### Given records

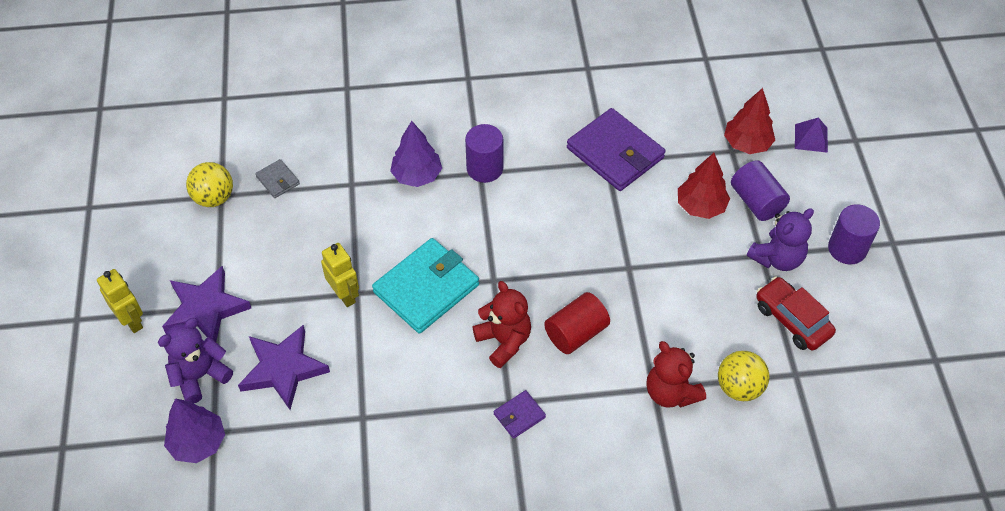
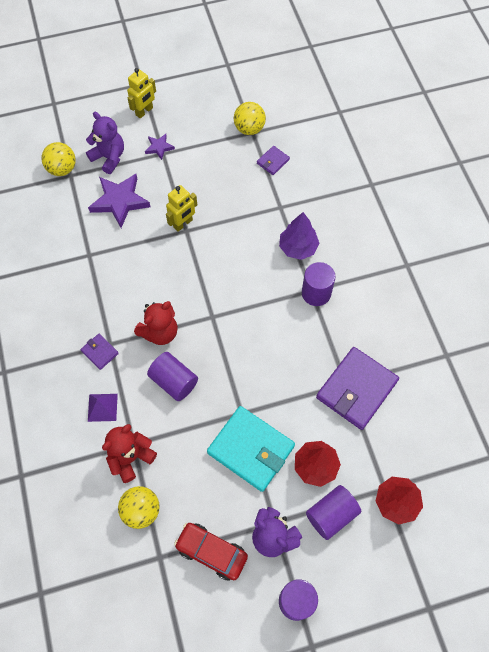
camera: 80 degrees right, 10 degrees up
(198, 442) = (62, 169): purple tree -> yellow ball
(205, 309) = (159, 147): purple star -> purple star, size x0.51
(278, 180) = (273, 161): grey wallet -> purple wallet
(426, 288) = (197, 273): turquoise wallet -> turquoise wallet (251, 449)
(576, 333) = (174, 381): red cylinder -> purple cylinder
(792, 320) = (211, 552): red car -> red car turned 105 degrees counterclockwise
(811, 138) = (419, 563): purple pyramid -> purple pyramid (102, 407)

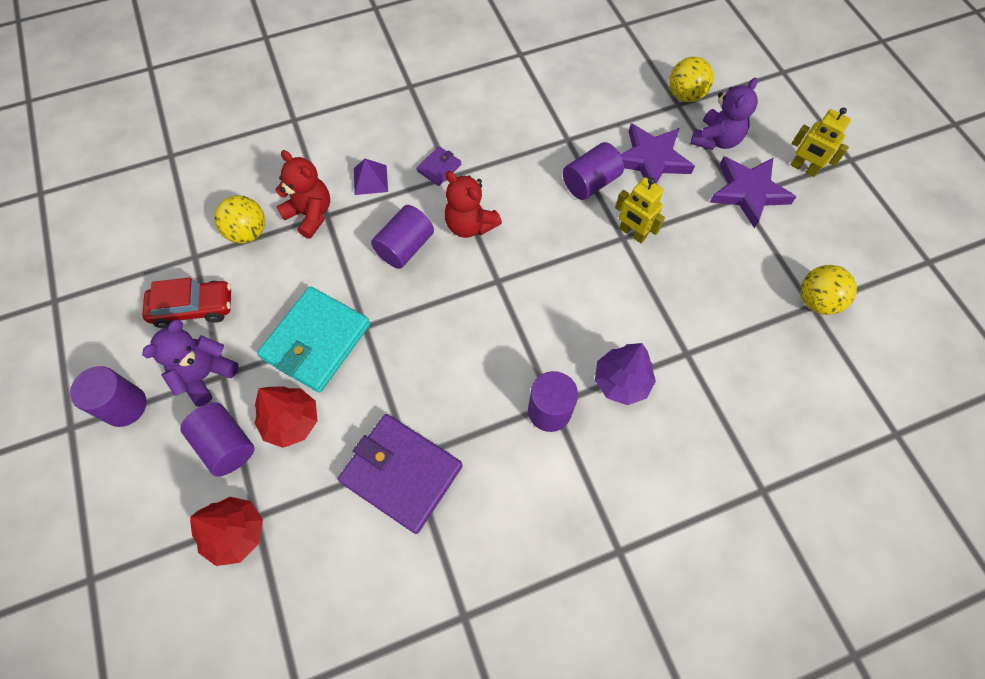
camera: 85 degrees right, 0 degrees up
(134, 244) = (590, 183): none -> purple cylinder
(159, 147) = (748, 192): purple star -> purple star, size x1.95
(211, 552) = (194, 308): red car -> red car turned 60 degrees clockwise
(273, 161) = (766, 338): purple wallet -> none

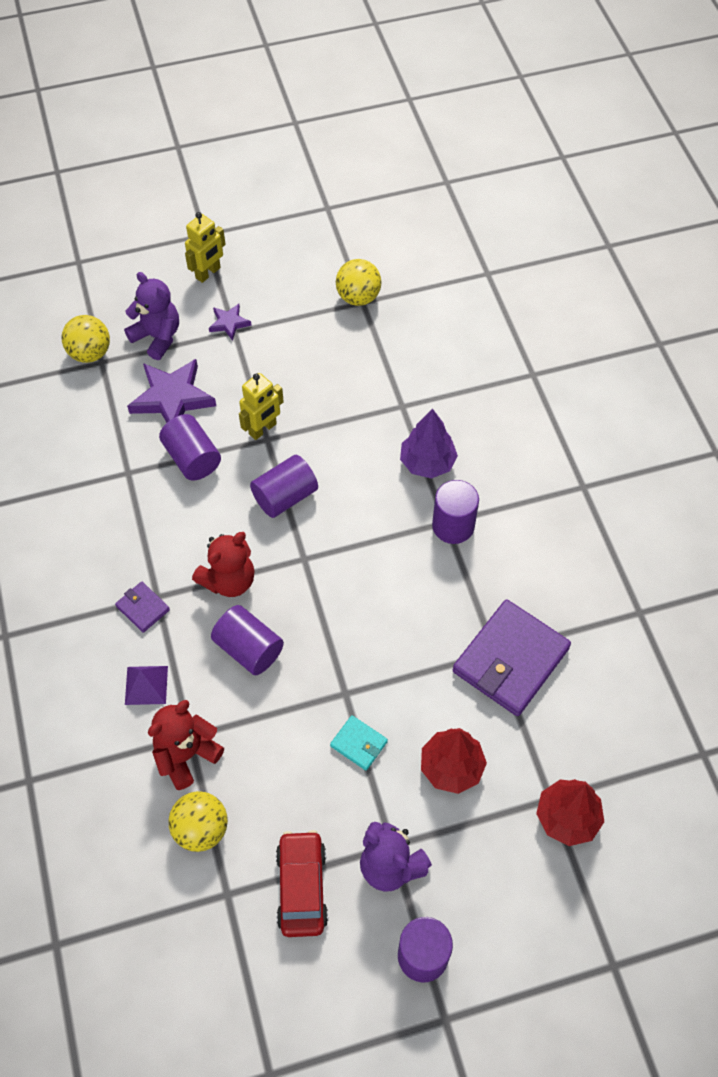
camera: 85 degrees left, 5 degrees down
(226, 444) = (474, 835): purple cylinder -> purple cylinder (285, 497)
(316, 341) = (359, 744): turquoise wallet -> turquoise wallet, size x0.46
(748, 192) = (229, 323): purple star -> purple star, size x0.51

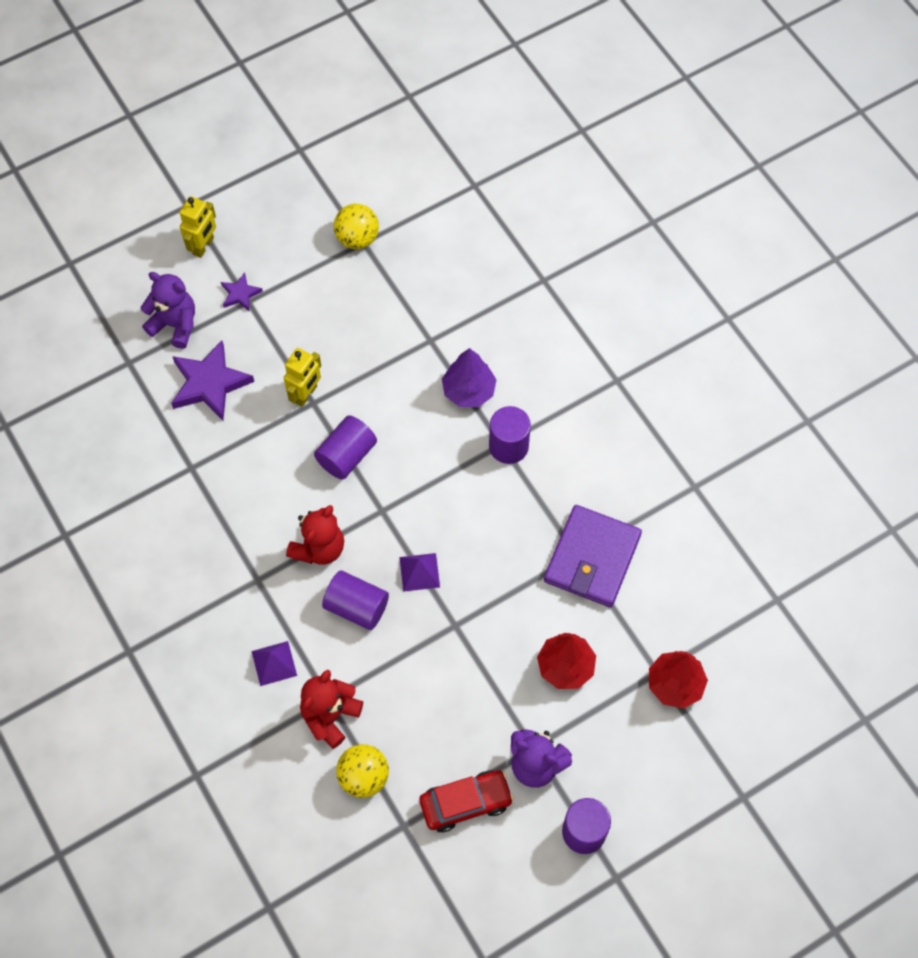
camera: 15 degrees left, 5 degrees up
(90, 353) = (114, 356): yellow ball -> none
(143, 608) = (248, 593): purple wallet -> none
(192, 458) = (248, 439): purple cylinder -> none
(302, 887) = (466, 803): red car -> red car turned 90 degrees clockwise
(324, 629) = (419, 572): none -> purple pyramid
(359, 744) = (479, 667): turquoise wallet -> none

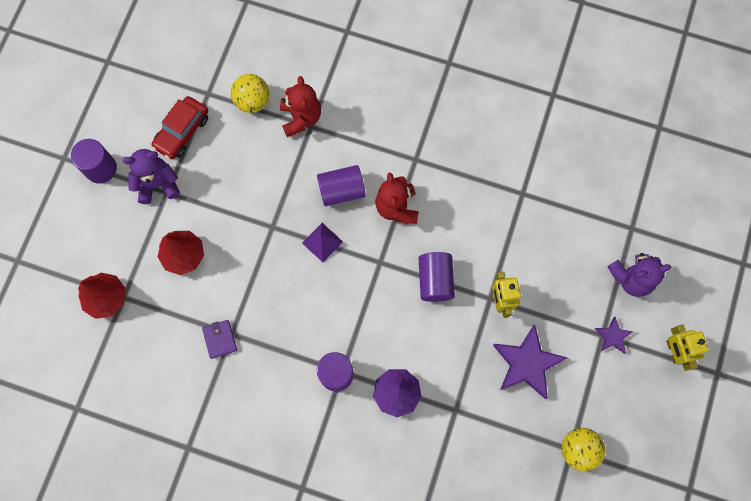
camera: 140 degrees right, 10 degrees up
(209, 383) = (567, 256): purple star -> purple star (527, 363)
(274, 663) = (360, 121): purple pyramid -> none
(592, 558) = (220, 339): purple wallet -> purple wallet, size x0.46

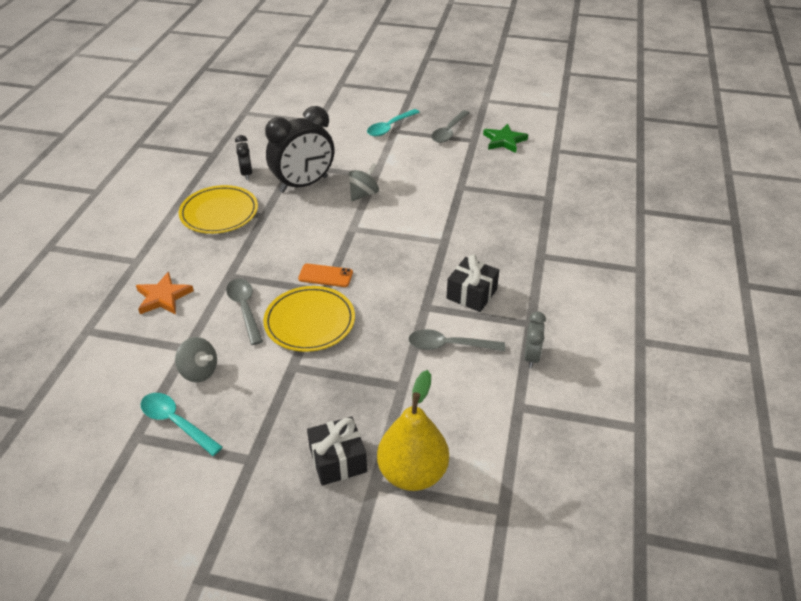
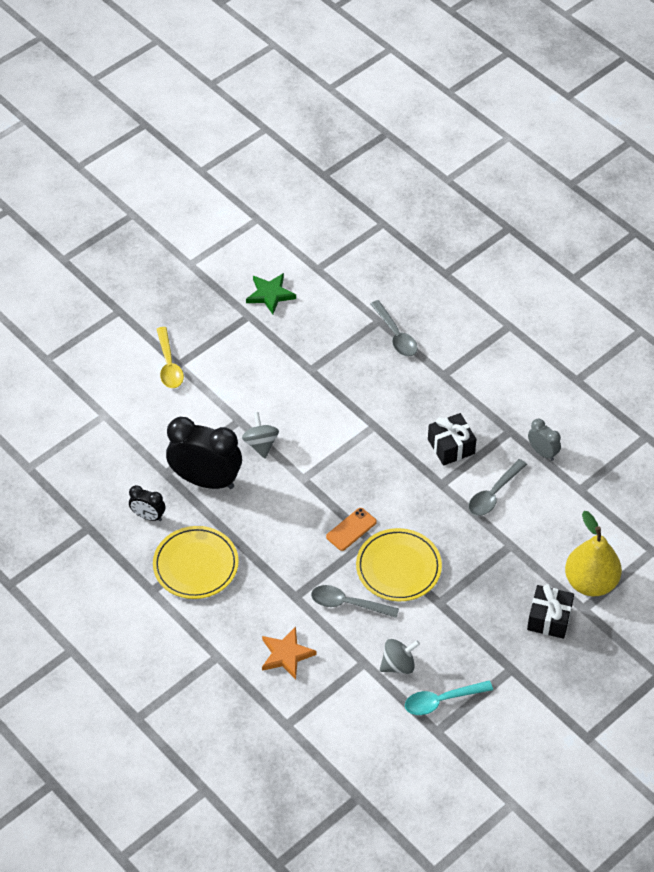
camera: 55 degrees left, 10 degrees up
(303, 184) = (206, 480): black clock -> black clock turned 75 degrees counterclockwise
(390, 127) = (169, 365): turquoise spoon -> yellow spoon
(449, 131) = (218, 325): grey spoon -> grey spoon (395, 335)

### Directions for this task
Please print every record above exactly, but leave the pictures out.

### Exercise output
camera: 80 degrees right, 10 degrees up
(198, 442) = (62, 169): purple tree -> yellow ball
(205, 309) = (159, 147): purple star -> purple star, size x0.51
(278, 180) = (273, 161): grey wallet -> purple wallet
(426, 288) = (197, 273): turquoise wallet -> turquoise wallet (251, 449)
(576, 333) = (174, 381): red cylinder -> purple cylinder
(792, 320) = (211, 552): red car -> red car turned 105 degrees counterclockwise
(811, 138) = (419, 563): purple pyramid -> purple pyramid (102, 407)

camera: 85 degrees right, 0 degrees up
(134, 244) = (590, 183): none -> purple cylinder
(159, 147) = (748, 192): purple star -> purple star, size x1.95
(211, 552) = (194, 308): red car -> red car turned 60 degrees clockwise
(273, 161) = (766, 338): purple wallet -> none

camera: 85 degrees left, 5 degrees down
(226, 444) = (474, 835): purple cylinder -> purple cylinder (285, 497)
(316, 341) = (359, 744): turquoise wallet -> turquoise wallet, size x0.46
(748, 192) = (229, 323): purple star -> purple star, size x0.51

camera: 15 degrees left, 5 degrees up
(90, 353) = (114, 356): yellow ball -> none
(143, 608) = (248, 593): purple wallet -> none
(192, 458) = (248, 439): purple cylinder -> none
(302, 887) = (466, 803): red car -> red car turned 90 degrees clockwise
(324, 629) = (419, 572): none -> purple pyramid
(359, 744) = (479, 667): turquoise wallet -> none

camera: 140 degrees right, 10 degrees up
(209, 383) = (567, 256): purple star -> purple star (527, 363)
(274, 663) = (360, 121): purple pyramid -> none
(592, 558) = (220, 339): purple wallet -> purple wallet, size x0.46

camera: 55 degrees left, 10 degrees up
(303, 184) = (206, 480): black clock -> black clock turned 75 degrees counterclockwise
(390, 127) = (169, 365): turquoise spoon -> yellow spoon
(449, 131) = (218, 325): grey spoon -> grey spoon (395, 335)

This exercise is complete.